Retype the material that follows exactly, limited to the lines from the one with "R13: 270k (N_3, VDD) -> none" through the one with "C103: 33uF (AMP, GND)", and keep out all pictures.

**Available data**
Start of Block

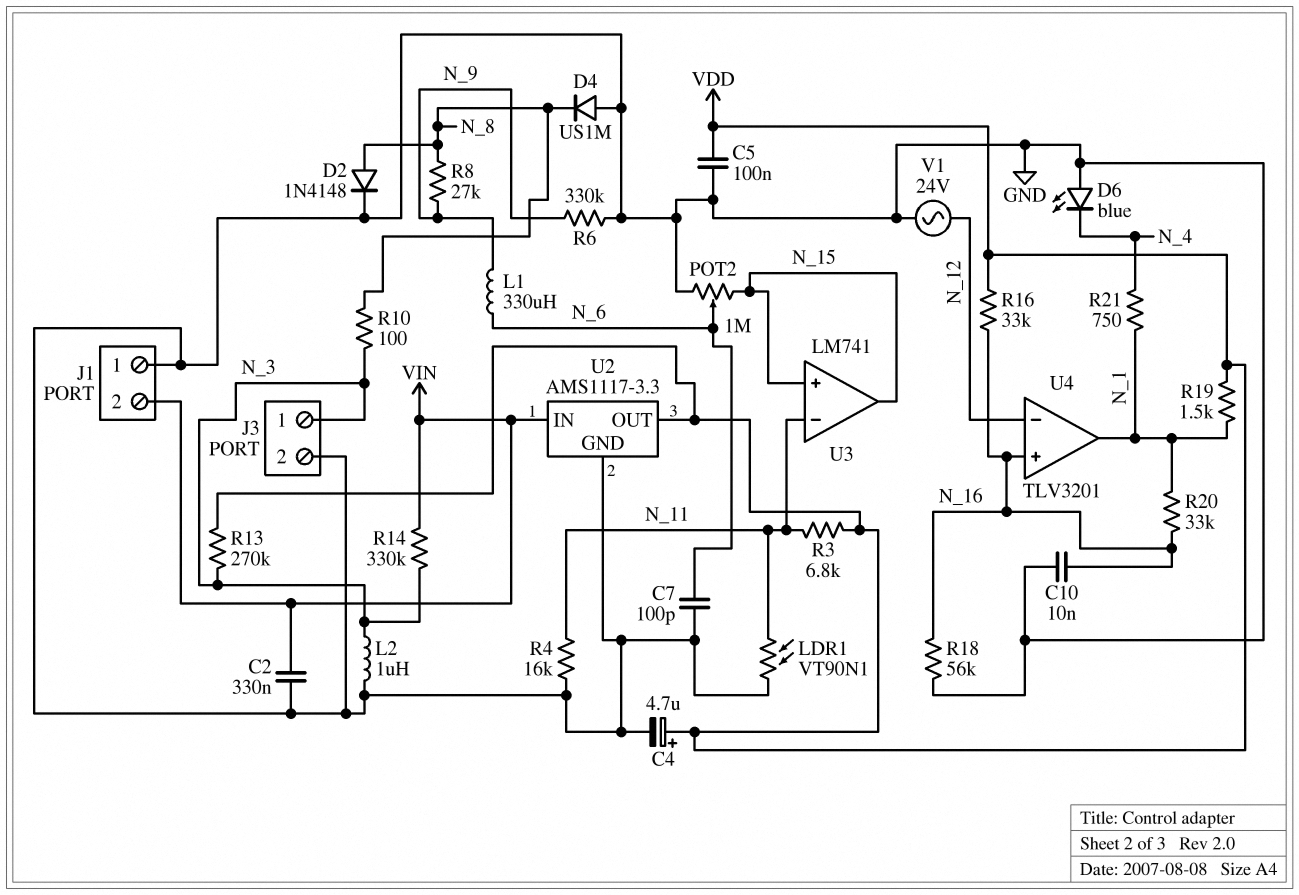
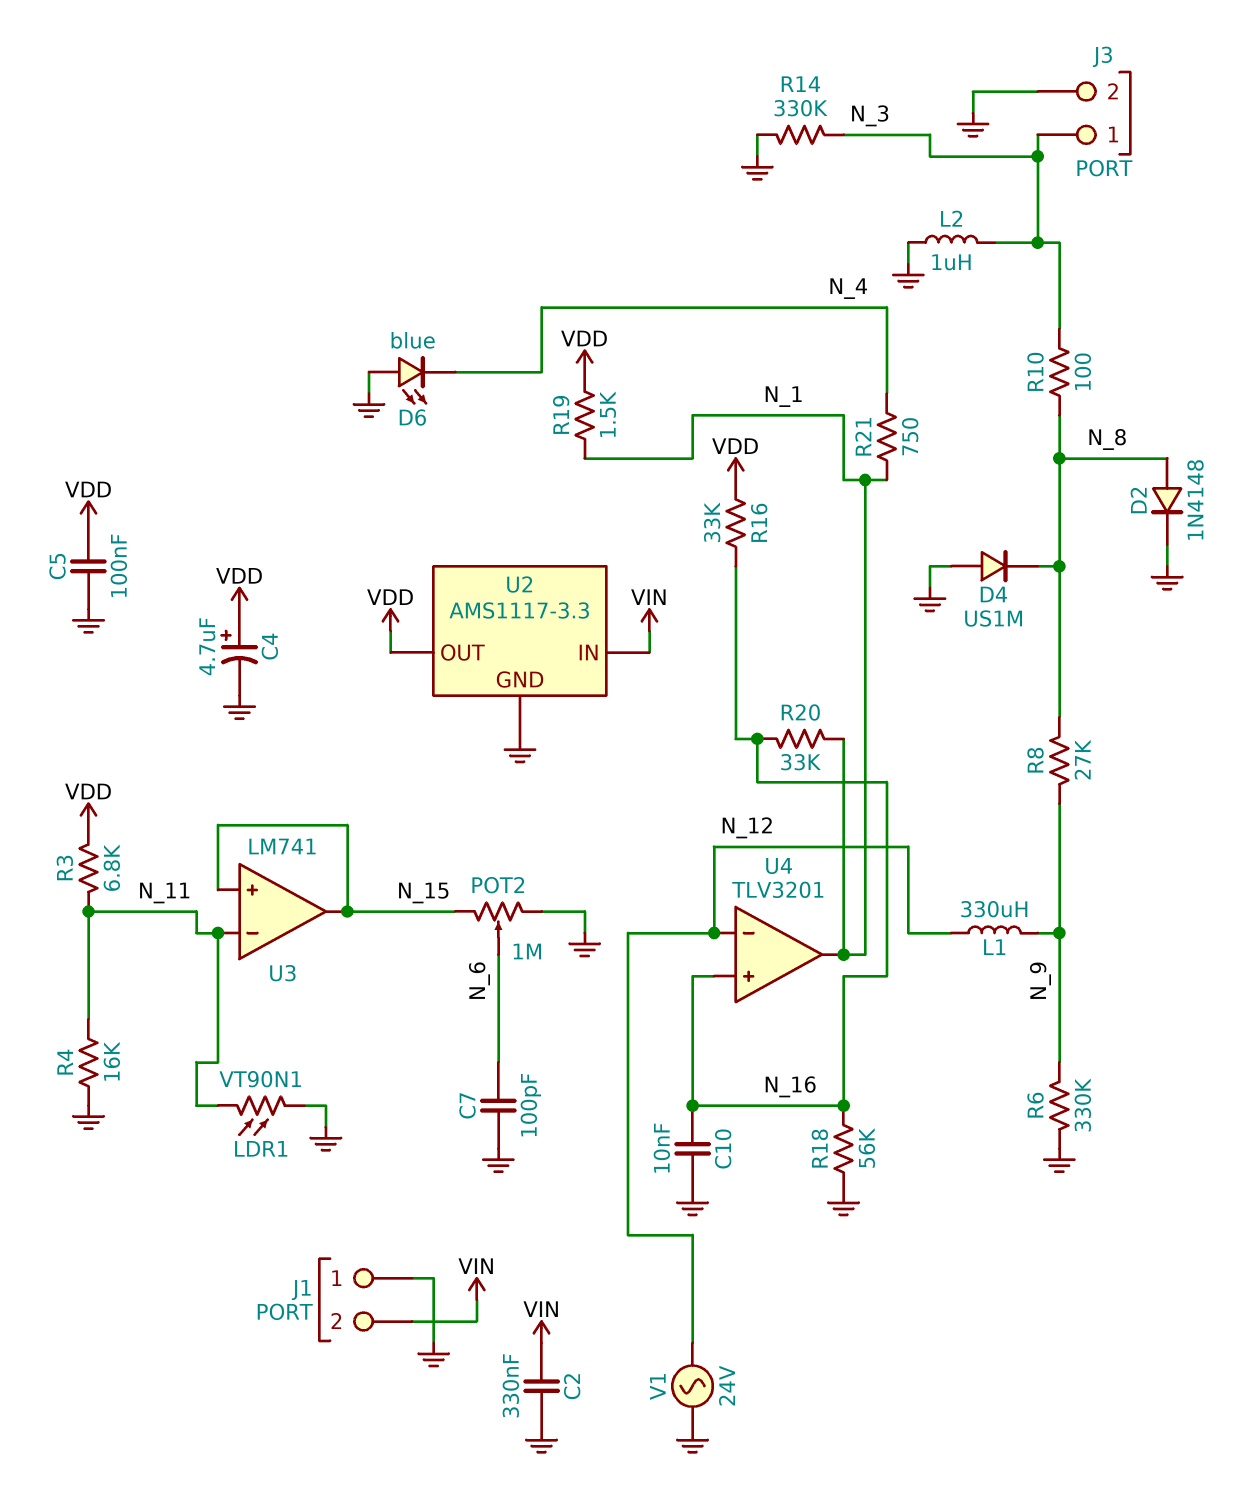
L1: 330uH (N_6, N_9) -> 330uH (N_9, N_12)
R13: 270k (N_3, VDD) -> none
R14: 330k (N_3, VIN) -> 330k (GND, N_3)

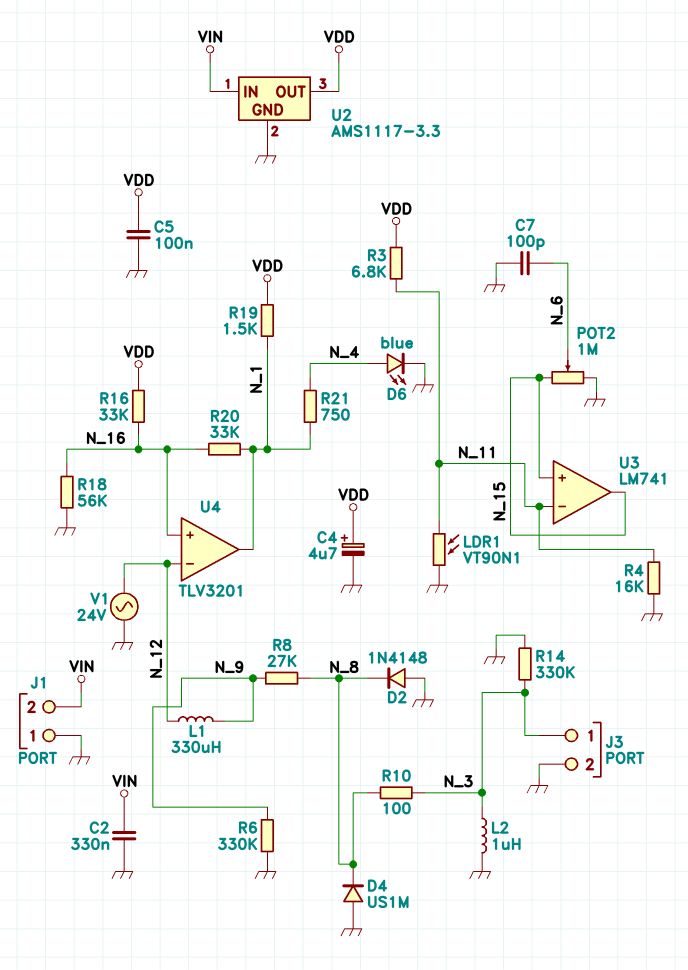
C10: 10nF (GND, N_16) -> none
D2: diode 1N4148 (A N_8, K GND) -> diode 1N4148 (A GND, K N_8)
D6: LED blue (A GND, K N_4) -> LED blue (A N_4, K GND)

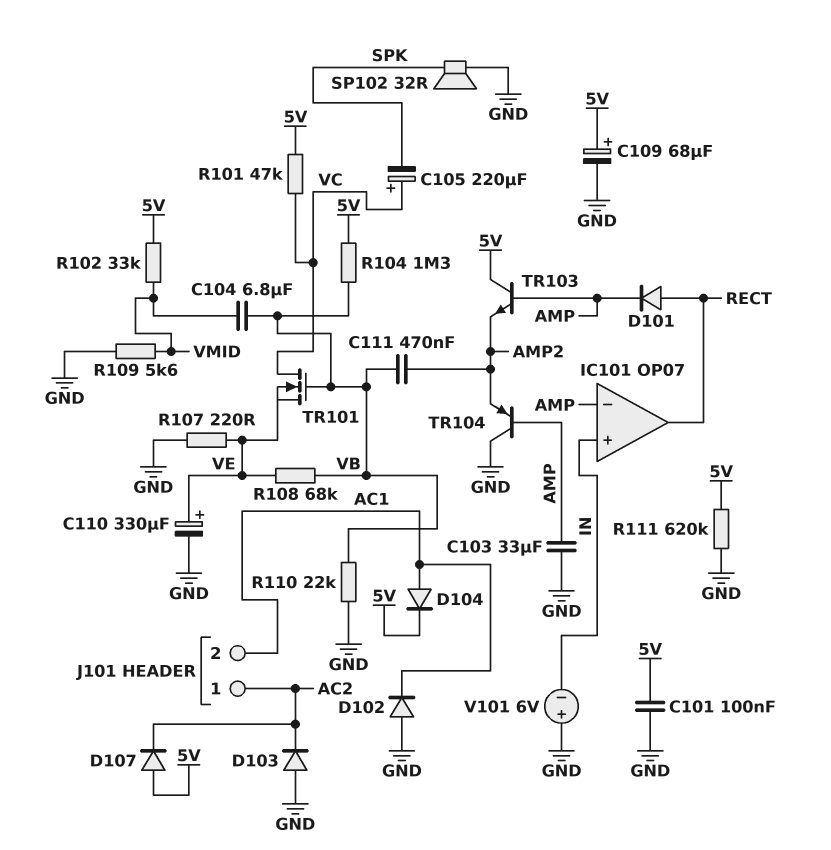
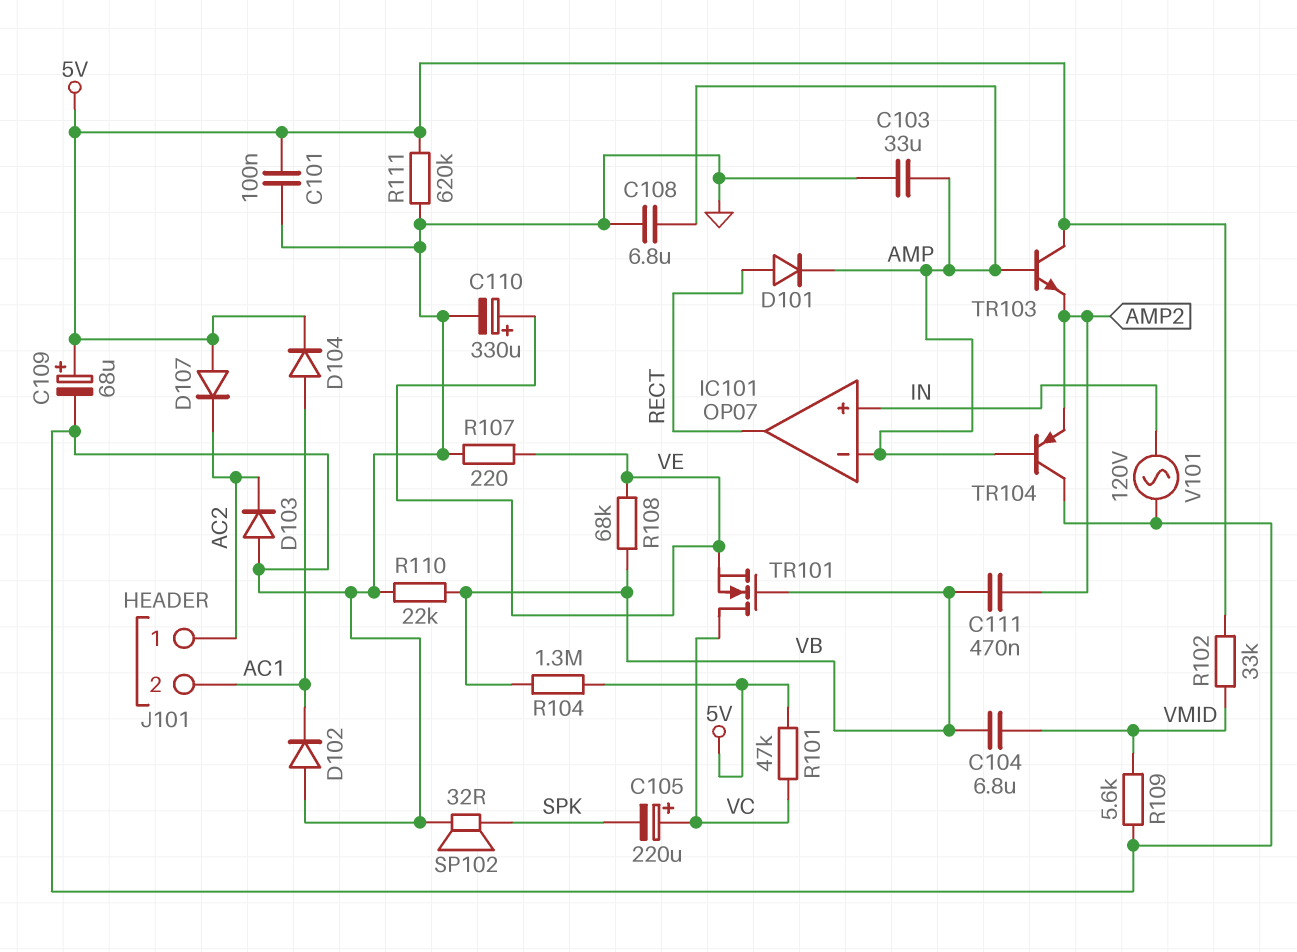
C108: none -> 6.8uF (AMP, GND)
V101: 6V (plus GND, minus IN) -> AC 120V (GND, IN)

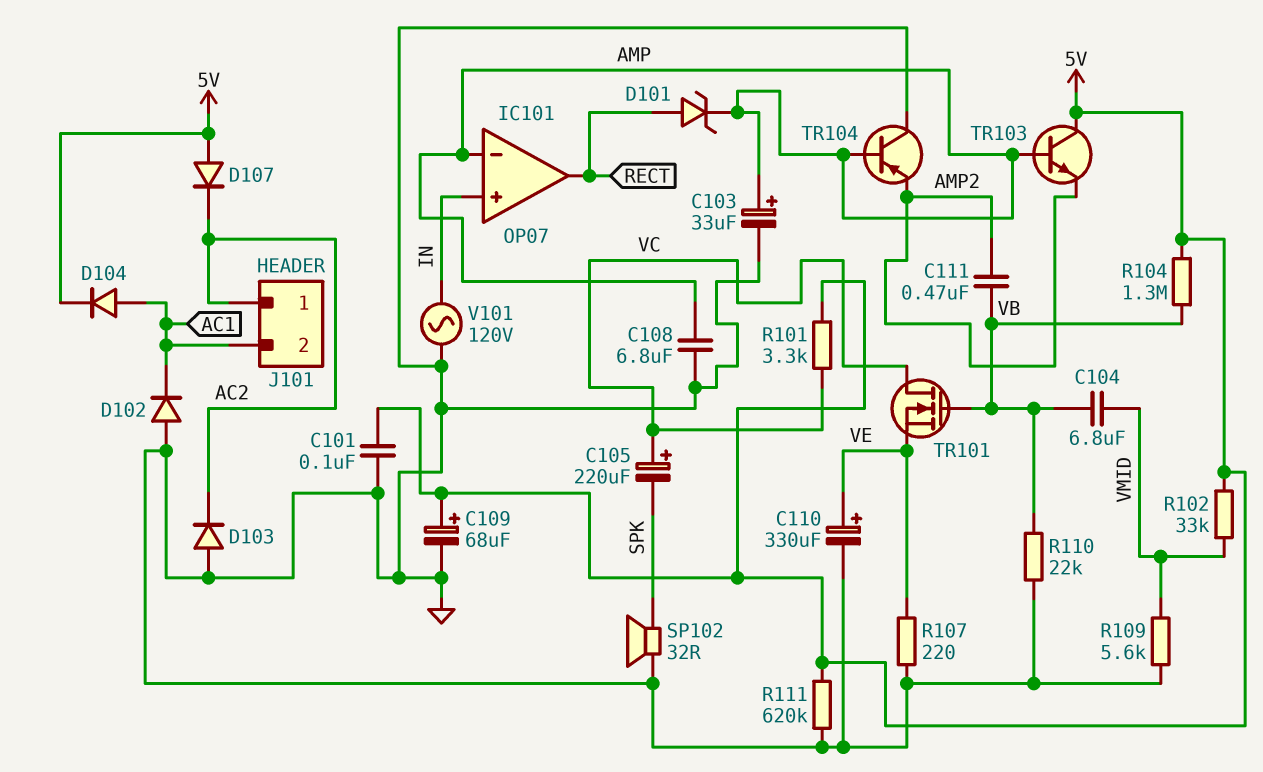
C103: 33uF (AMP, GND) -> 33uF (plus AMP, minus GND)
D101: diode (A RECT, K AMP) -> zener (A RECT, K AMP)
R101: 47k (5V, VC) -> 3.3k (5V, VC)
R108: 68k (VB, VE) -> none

End of Block

**Response area**
R13: 270k (N_3, VDD) -> none
R14: 330k (N_3, VIN) -> 330k (GND, N_3)

C10: 10nF (GND, N_16) -> none
D2: diode 1N4148 (A N_8, K GND) -> diode 1N4148 (A GND, K N_8)
D6: LED blue (A GND, K N_4) -> LED blue (A N_4, K GND)

C108: none -> 6.8uF (AMP, GND)
V101: 6V (plus GND, minus IN) -> AC 120V (GND, IN)

C103: 33uF (AMP, GND) -> 33uF (plus AMP, minus GND)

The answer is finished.